→ **Action item**: Return exactly the lines from the one that contains "(208, 435) = (107, 203): red" up to the last line of the listing, and nothing else.

→ **Raw data**:
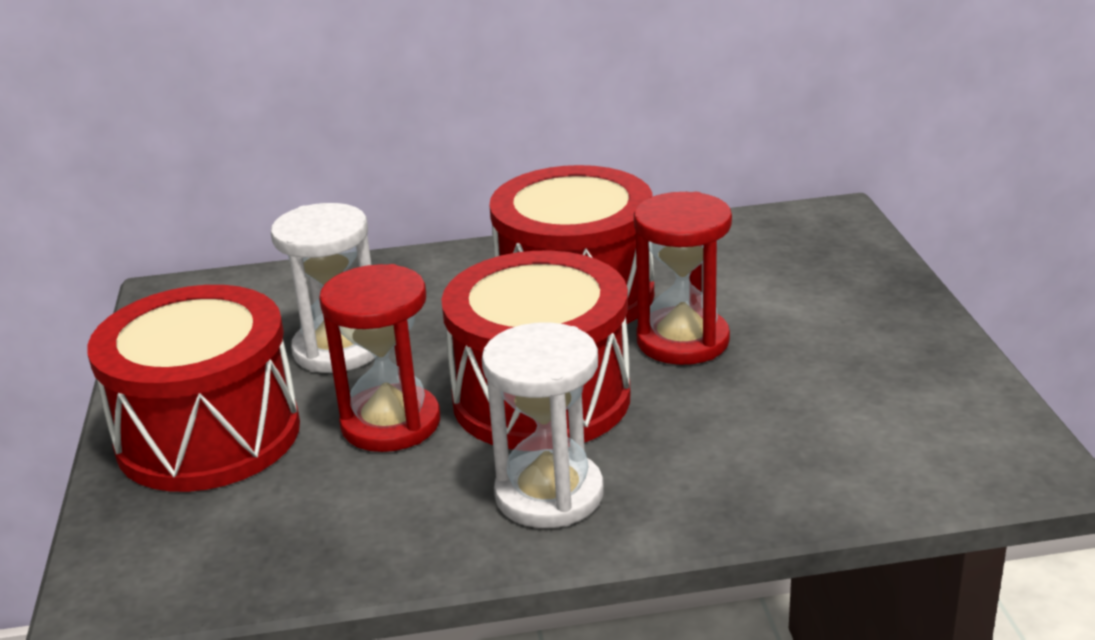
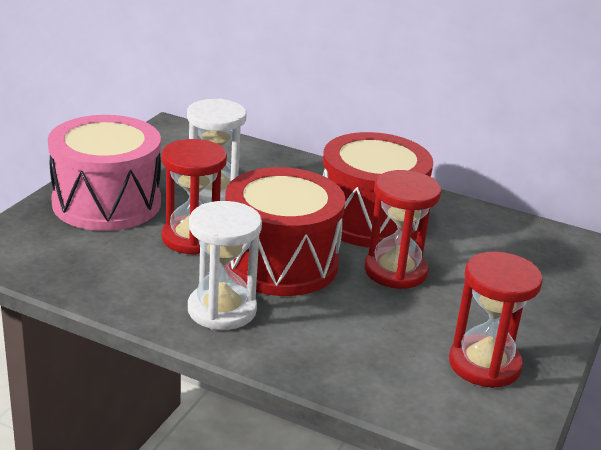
camera: 30 degrees right, 0 degrees up
(208, 435) = (107, 203): red drum -> pink drum
(908, 397) = (484, 364): none -> red hourglass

→ **Task answer**:
(208, 435) = (107, 203): red drum -> pink drum
(908, 397) = (484, 364): none -> red hourglass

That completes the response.